Work instruction —
Using the material that follows, output exactly the lines from the one containing "R9: 6.8k (COM, IN0) -> 15k (COM, IN0)" through the one containing "J10 pin 2: N10 -> IC7/CANL", with both ends kept.

Data provided —
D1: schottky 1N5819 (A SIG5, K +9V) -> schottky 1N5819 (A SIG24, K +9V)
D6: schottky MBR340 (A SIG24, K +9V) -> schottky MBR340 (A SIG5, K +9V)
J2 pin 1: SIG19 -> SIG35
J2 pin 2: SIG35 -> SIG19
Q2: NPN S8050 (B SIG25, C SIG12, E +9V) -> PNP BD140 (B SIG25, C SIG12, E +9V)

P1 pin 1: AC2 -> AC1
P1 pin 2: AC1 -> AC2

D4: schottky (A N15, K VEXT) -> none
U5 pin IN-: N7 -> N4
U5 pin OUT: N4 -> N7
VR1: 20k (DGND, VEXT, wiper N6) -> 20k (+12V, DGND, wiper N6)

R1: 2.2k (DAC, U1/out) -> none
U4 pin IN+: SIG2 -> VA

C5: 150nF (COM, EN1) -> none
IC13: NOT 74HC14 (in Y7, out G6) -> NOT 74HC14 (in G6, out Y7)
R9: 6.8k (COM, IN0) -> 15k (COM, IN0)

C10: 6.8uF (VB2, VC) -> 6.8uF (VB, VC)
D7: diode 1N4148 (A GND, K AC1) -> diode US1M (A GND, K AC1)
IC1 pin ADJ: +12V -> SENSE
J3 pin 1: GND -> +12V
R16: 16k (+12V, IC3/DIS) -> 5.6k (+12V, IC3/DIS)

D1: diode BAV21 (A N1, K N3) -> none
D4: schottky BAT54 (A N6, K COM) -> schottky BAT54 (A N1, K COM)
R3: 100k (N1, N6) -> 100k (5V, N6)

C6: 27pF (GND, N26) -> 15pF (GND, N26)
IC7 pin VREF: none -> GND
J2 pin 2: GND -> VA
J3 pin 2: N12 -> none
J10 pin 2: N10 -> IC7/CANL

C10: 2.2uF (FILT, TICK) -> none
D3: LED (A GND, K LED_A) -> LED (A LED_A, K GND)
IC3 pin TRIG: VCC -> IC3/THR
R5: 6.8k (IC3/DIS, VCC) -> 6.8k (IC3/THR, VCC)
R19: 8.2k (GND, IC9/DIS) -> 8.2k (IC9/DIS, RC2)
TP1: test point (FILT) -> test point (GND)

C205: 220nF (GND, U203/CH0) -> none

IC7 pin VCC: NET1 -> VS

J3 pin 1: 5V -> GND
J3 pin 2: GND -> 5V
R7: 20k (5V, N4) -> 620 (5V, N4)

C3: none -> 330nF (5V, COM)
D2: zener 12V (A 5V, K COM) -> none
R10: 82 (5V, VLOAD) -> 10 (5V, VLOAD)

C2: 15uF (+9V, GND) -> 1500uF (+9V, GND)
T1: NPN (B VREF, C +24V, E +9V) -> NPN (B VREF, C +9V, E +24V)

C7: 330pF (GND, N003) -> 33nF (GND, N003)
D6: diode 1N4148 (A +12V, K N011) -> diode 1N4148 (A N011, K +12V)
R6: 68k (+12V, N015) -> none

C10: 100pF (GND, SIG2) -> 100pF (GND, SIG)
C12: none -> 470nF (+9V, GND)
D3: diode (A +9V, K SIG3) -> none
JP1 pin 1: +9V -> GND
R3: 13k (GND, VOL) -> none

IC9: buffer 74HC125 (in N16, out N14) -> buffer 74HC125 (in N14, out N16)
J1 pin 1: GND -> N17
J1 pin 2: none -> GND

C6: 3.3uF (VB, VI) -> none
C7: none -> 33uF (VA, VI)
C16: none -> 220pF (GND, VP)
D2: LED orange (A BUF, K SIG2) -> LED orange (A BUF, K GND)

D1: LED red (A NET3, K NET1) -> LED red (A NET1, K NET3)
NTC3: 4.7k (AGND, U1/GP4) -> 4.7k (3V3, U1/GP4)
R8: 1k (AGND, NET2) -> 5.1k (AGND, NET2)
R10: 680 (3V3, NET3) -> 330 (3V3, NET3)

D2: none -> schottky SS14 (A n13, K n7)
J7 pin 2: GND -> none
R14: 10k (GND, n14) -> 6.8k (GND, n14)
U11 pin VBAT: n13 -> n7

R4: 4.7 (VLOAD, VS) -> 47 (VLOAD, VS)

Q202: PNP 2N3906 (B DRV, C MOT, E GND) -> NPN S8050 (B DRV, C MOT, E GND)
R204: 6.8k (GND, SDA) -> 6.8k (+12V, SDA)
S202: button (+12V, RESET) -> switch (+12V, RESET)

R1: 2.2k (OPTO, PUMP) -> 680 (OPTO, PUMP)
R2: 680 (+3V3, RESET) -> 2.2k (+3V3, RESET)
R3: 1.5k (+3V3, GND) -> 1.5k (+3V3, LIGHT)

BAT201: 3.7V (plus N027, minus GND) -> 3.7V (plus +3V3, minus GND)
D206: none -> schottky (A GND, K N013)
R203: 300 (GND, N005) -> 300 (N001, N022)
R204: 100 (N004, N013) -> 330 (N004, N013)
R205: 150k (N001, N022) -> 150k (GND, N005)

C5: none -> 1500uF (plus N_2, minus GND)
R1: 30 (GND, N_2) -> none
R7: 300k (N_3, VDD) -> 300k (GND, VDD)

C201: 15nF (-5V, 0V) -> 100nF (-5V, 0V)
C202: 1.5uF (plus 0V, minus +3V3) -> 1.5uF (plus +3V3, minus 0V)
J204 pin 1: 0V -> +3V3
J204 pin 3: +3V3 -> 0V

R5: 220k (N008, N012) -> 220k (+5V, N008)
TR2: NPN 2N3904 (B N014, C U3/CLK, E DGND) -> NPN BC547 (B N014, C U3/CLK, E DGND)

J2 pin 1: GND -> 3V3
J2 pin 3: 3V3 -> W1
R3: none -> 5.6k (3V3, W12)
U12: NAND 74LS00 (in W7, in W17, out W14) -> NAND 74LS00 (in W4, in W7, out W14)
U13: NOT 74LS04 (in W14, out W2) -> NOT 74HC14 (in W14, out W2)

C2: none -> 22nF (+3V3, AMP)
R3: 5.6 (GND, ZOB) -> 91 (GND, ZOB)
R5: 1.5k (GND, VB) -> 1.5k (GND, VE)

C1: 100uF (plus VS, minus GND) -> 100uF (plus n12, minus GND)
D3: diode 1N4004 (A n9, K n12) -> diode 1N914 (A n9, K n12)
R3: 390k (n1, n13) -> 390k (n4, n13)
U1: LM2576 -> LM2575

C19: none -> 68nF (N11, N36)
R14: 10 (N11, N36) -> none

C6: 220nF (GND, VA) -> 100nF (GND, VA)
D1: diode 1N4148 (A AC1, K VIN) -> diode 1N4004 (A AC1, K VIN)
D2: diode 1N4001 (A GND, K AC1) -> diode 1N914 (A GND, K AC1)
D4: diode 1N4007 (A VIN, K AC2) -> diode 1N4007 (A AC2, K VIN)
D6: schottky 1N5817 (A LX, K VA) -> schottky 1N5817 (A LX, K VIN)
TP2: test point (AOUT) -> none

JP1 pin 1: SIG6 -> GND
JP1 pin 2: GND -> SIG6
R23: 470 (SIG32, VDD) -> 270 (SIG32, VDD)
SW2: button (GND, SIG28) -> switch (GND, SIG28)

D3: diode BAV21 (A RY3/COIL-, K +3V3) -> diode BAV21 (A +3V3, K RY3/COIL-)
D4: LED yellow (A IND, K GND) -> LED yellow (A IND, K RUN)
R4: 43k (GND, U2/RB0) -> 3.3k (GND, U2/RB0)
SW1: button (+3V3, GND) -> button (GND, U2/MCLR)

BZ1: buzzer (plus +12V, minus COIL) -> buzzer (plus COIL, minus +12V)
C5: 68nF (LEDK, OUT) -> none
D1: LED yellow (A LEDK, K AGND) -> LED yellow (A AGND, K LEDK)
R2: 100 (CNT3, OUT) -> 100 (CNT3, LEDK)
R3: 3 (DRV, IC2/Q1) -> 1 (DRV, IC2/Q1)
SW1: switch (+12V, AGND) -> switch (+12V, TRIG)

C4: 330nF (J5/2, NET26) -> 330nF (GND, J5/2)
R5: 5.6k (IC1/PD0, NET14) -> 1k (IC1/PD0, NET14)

Task solution —
R9: 6.8k (COM, IN0) -> 15k (COM, IN0)

C10: 6.8uF (VB2, VC) -> 6.8uF (VB, VC)
D7: diode 1N4148 (A GND, K AC1) -> diode US1M (A GND, K AC1)
IC1 pin ADJ: +12V -> SENSE
J3 pin 1: GND -> +12V
R16: 16k (+12V, IC3/DIS) -> 5.6k (+12V, IC3/DIS)

D1: diode BAV21 (A N1, K N3) -> none
D4: schottky BAT54 (A N6, K COM) -> schottky BAT54 (A N1, K COM)
R3: 100k (N1, N6) -> 100k (5V, N6)

C6: 27pF (GND, N26) -> 15pF (GND, N26)
IC7 pin VREF: none -> GND
J2 pin 2: GND -> VA
J3 pin 2: N12 -> none
J10 pin 2: N10 -> IC7/CANL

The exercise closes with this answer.